◆ Exercise directions: Could the data below be retyped exactly, without its pictures?

◆ Task material:
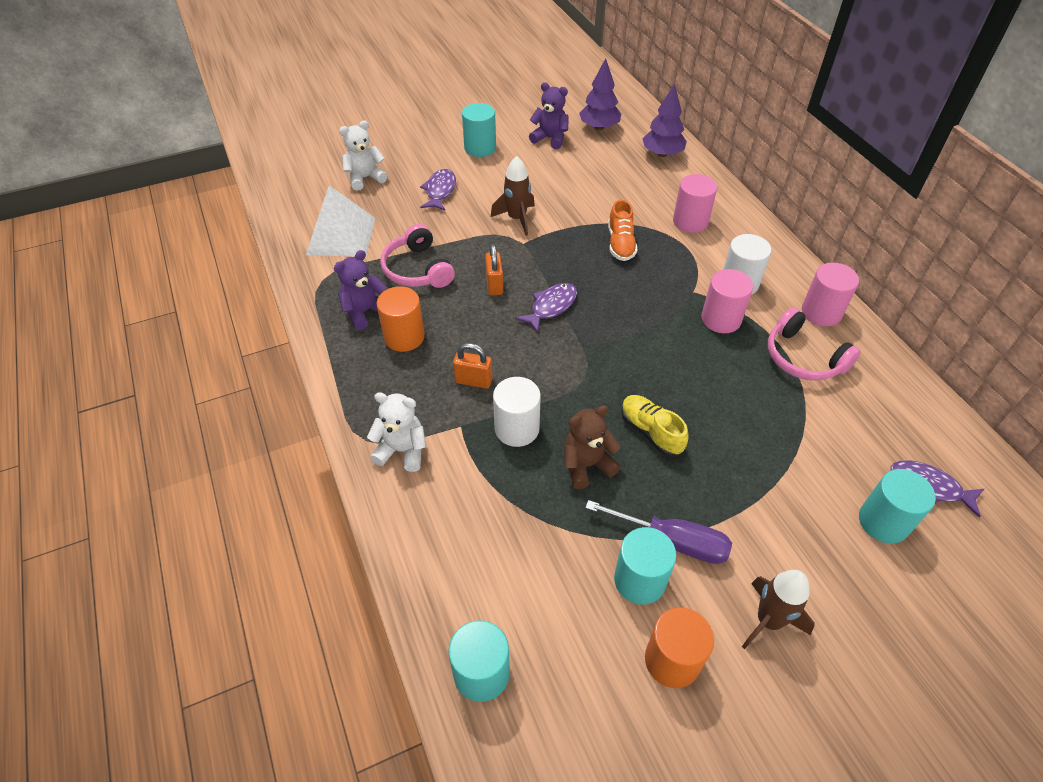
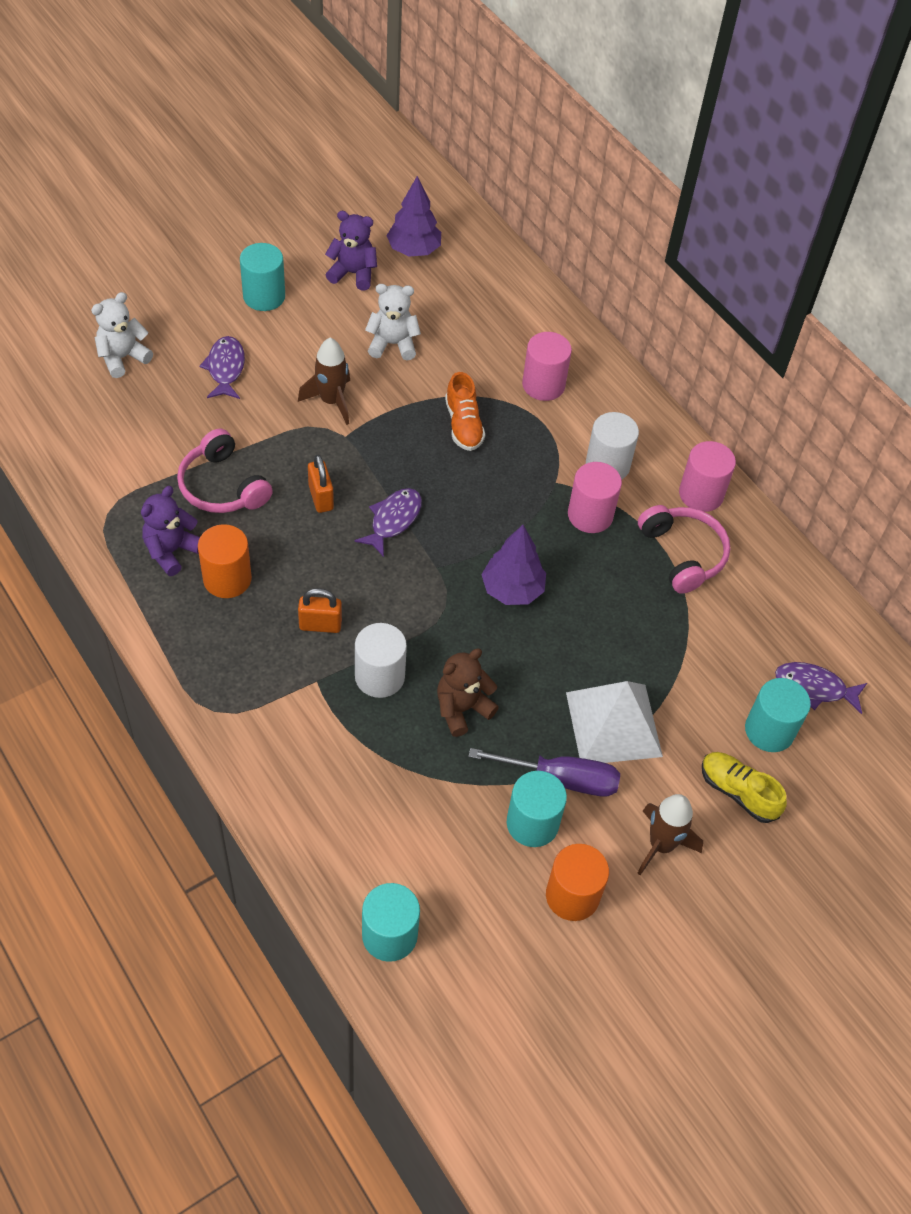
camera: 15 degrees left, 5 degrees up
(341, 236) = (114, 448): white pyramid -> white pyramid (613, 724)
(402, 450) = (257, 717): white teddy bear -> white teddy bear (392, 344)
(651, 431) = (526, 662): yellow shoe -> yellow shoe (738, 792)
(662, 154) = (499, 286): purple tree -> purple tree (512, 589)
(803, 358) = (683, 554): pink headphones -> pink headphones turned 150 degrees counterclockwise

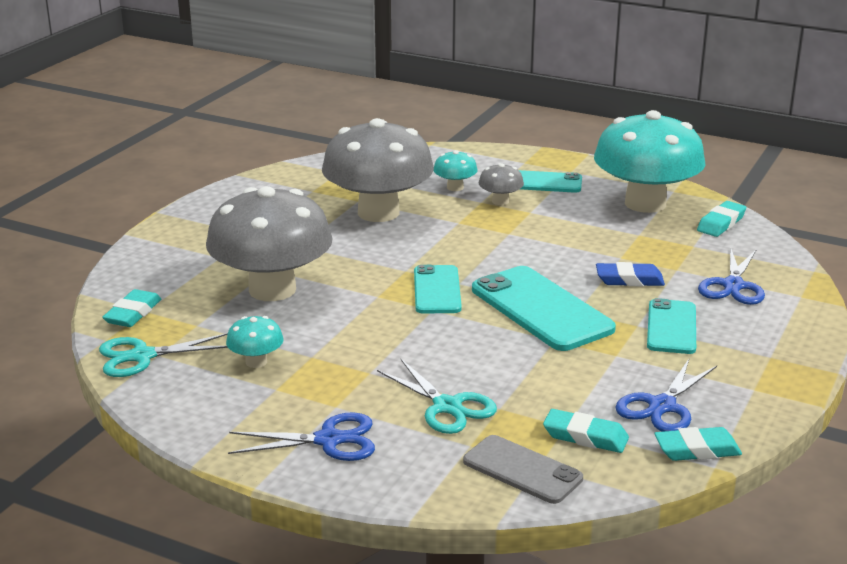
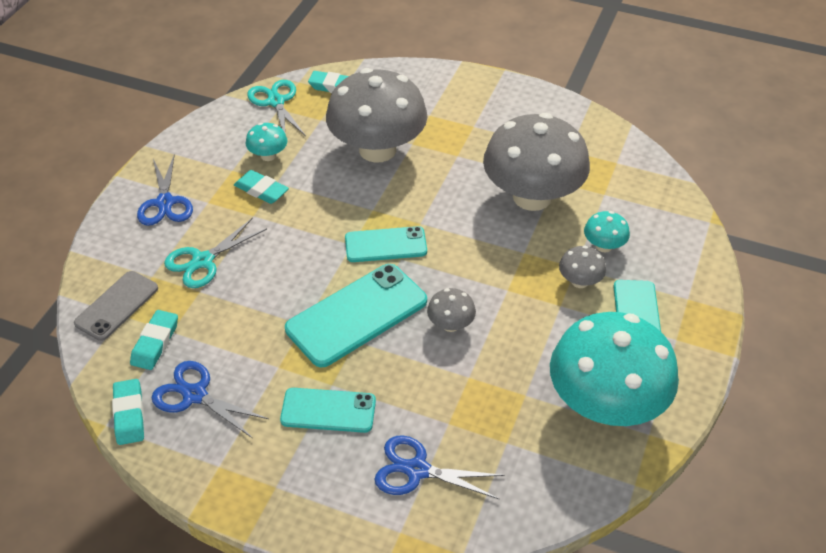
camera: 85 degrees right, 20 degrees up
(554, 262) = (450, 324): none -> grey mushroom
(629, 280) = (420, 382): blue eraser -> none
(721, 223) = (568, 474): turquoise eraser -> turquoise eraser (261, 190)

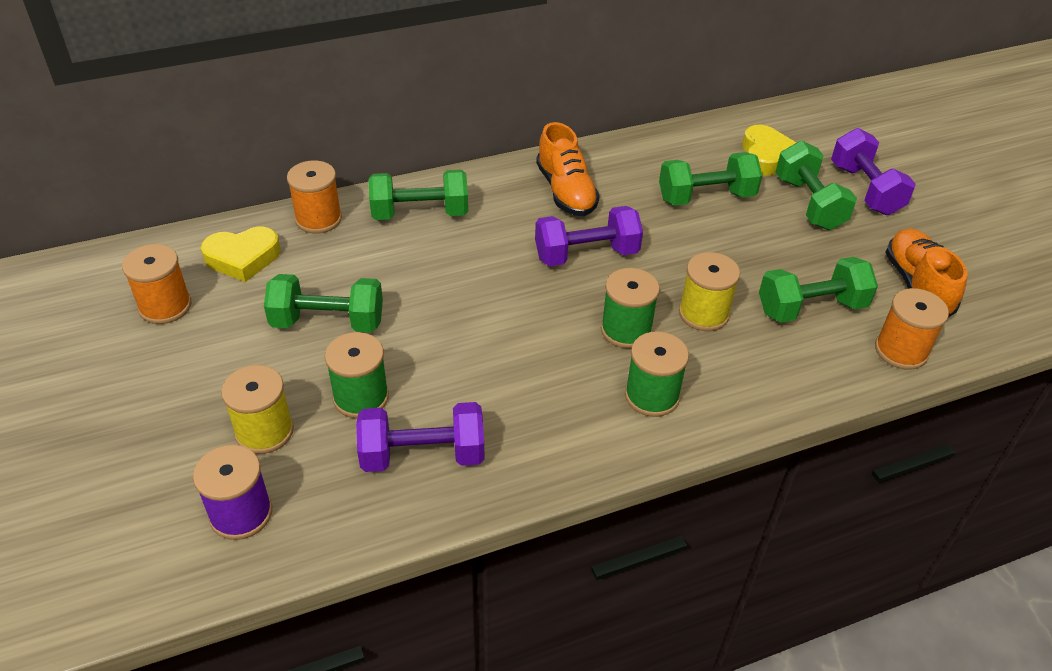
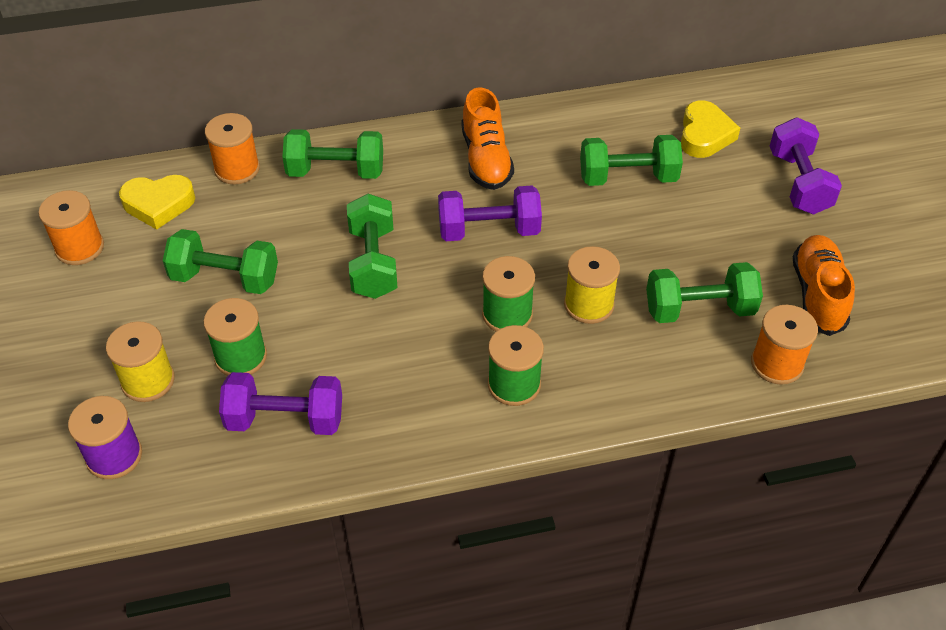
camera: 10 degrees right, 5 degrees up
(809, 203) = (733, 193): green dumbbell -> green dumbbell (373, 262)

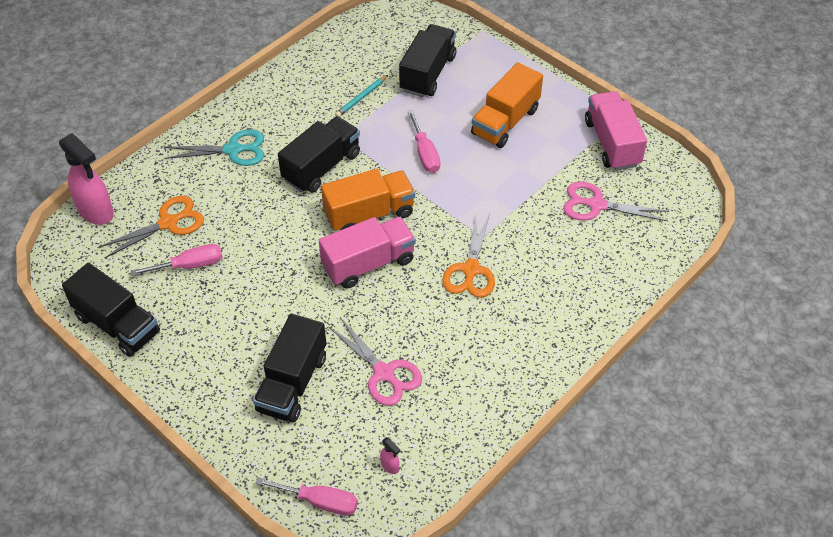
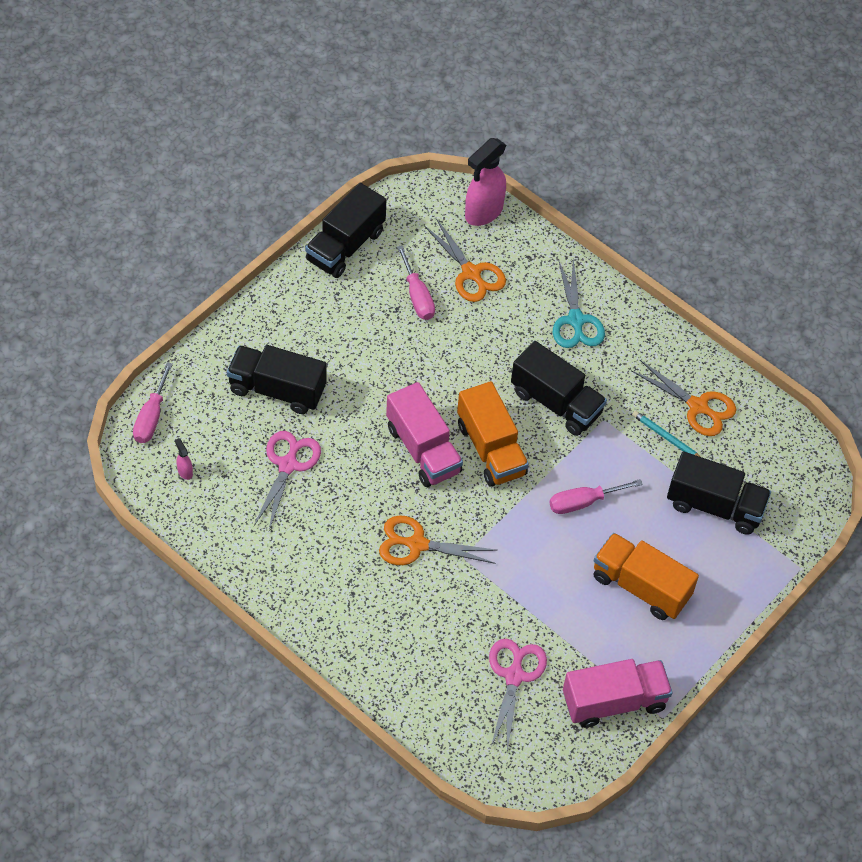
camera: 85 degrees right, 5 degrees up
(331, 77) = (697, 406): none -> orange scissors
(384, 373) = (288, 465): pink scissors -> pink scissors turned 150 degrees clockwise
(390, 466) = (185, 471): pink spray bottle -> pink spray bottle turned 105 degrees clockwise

◆ Exercise output:
camera: 15 degrees left, 5 degrees up
(341, 236) = (114, 448): white pyramid -> white pyramid (613, 724)
(402, 450) = (257, 717): white teddy bear -> white teddy bear (392, 344)
(651, 431) = (526, 662): yellow shoe -> yellow shoe (738, 792)
(662, 154) = (499, 286): purple tree -> purple tree (512, 589)
(803, 358) = (683, 554): pink headphones -> pink headphones turned 150 degrees counterclockwise

camera: 85 degrees right, 20 degrees up
(554, 262) = (450, 324): none -> grey mushroom
(629, 280) = (420, 382): blue eraser -> none
(721, 223) = (568, 474): turquoise eraser -> turquoise eraser (261, 190)

camera: 10 degrees right, 5 degrees up
(809, 203) = (733, 193): green dumbbell -> green dumbbell (373, 262)

camera: 85 degrees right, 5 degrees up
(331, 77) = (697, 406): none -> orange scissors
(384, 373) = (288, 465): pink scissors -> pink scissors turned 150 degrees clockwise
(390, 466) = (185, 471): pink spray bottle -> pink spray bottle turned 105 degrees clockwise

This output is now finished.